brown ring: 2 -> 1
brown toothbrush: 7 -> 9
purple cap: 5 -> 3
= = = = = = =
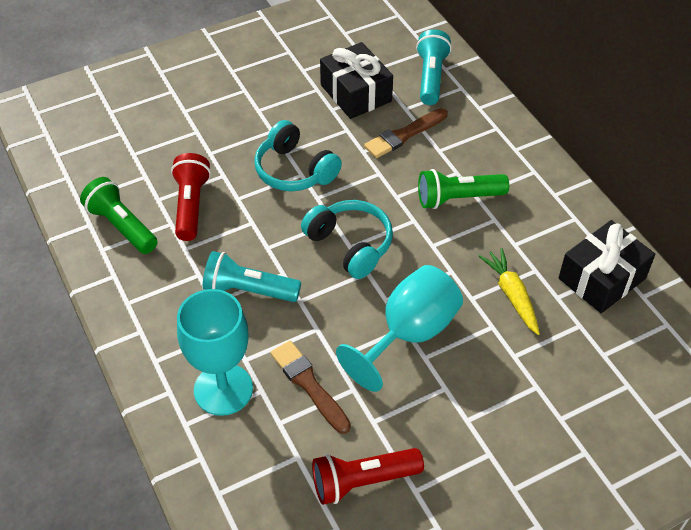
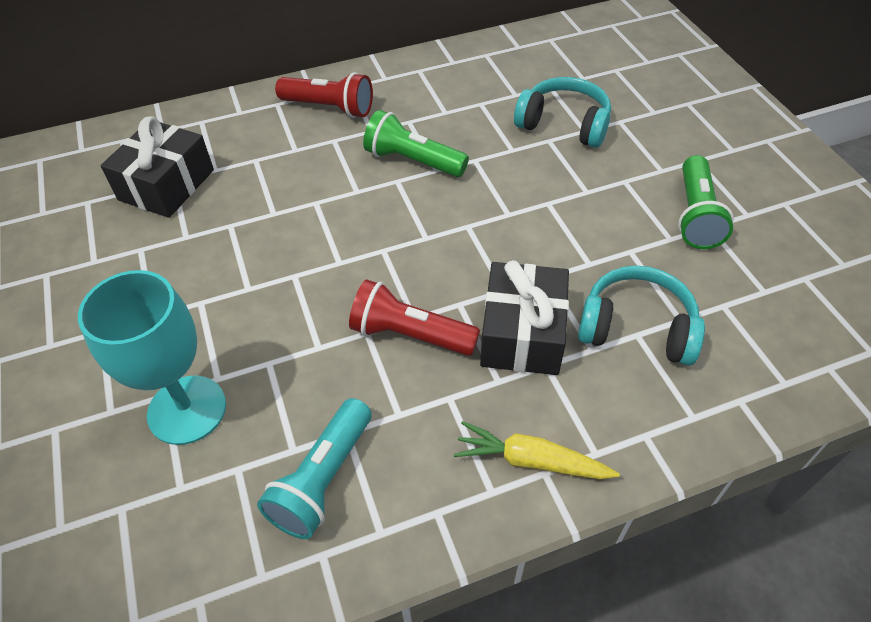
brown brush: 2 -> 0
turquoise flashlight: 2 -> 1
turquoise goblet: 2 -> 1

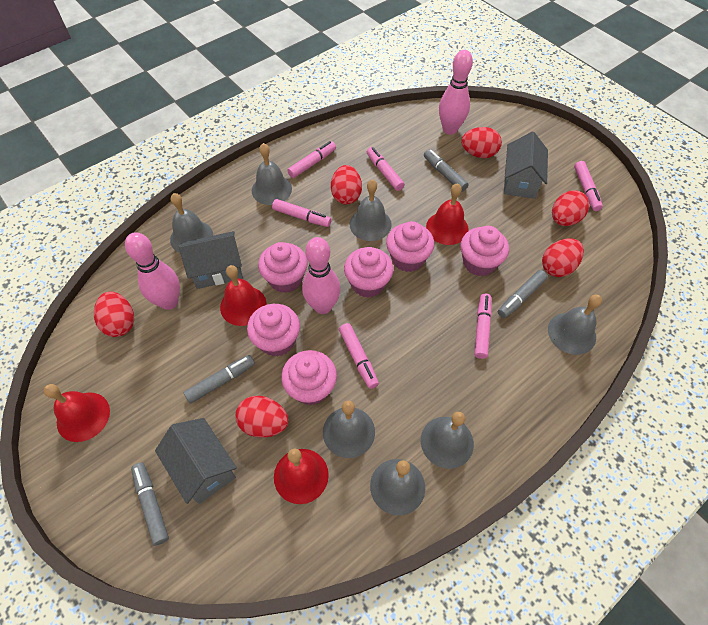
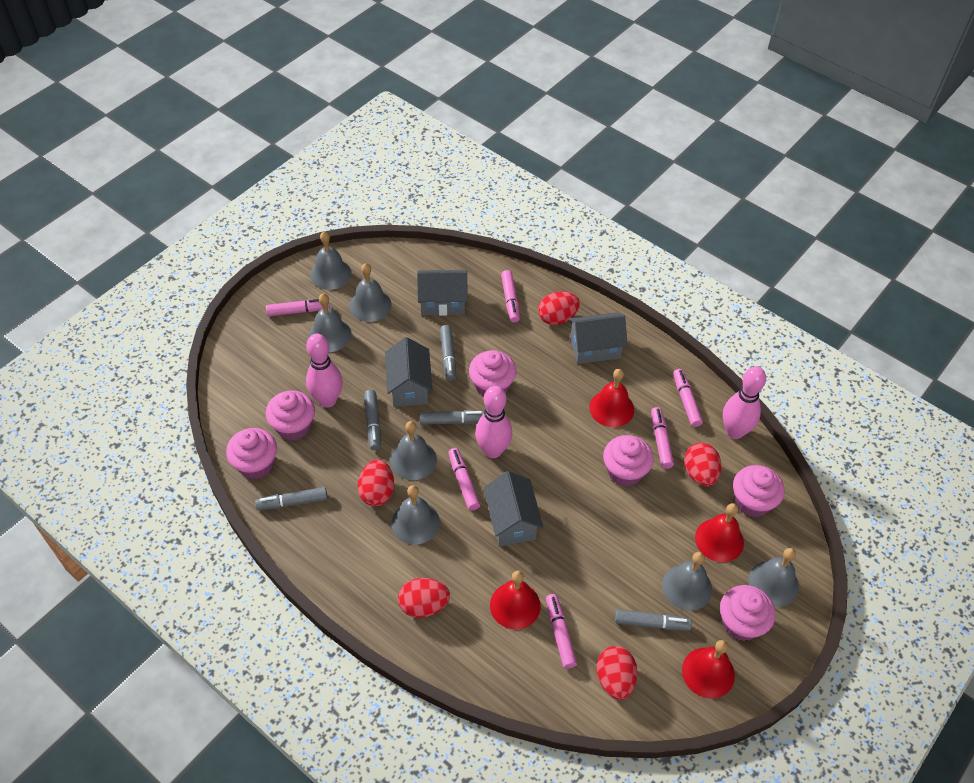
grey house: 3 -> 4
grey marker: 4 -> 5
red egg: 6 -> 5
= = = = = = =
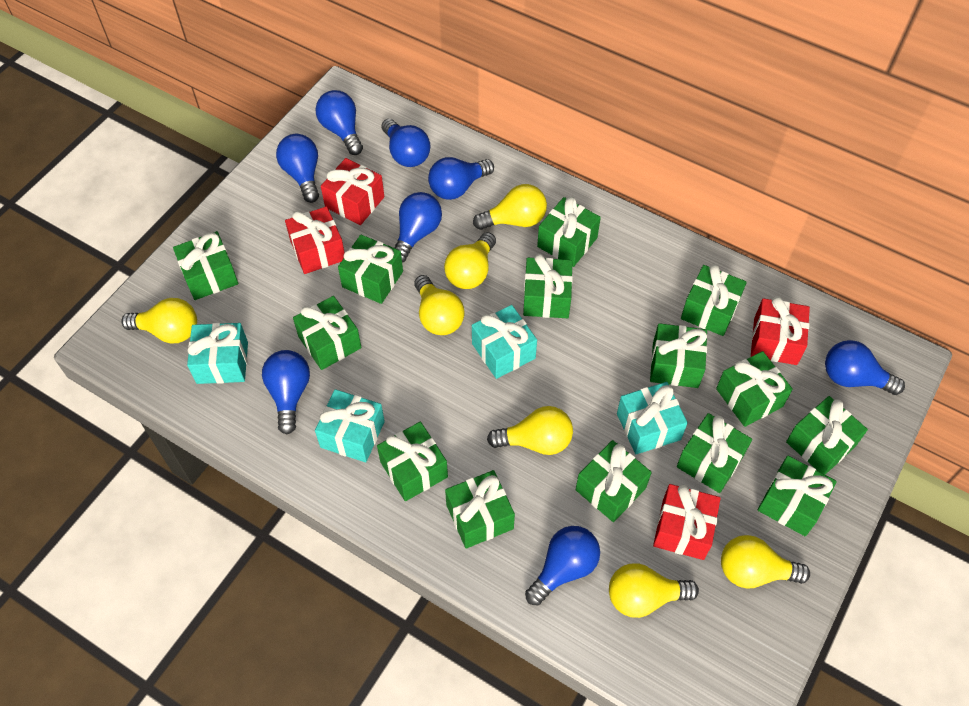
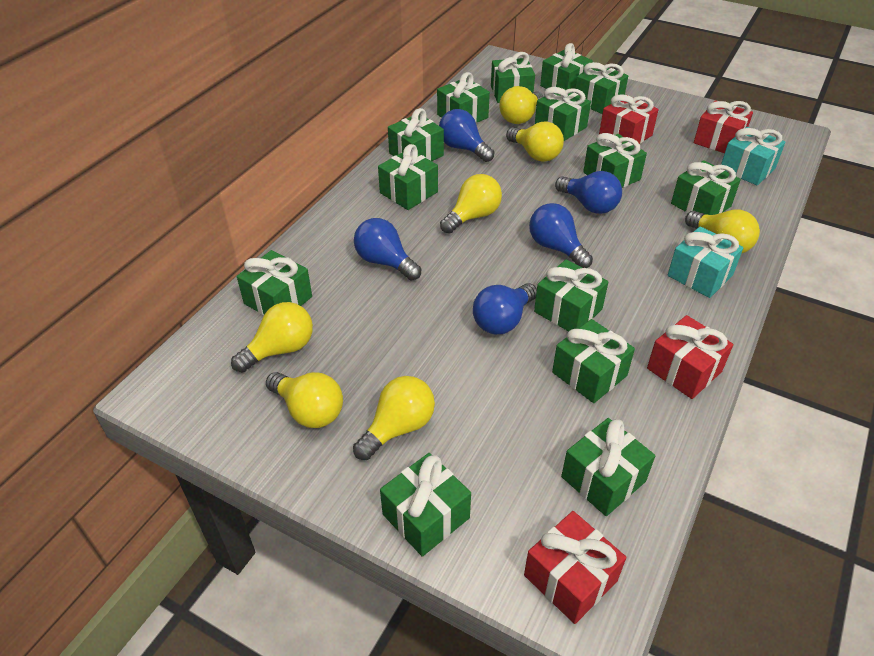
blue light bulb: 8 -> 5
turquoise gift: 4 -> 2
= = = = = = =
▶ [Work instruction]:
Set down again, word for word, every line from the one with "brown brush: 2 -> 0" to the one with "red egg: 6 -> 5" in the entries above, and omit the pictures.

▶ [Solution to this exercise]:
brown brush: 2 -> 0
turquoise flashlight: 2 -> 1
turquoise goblet: 2 -> 1

grey house: 3 -> 4
grey marker: 4 -> 5
red egg: 6 -> 5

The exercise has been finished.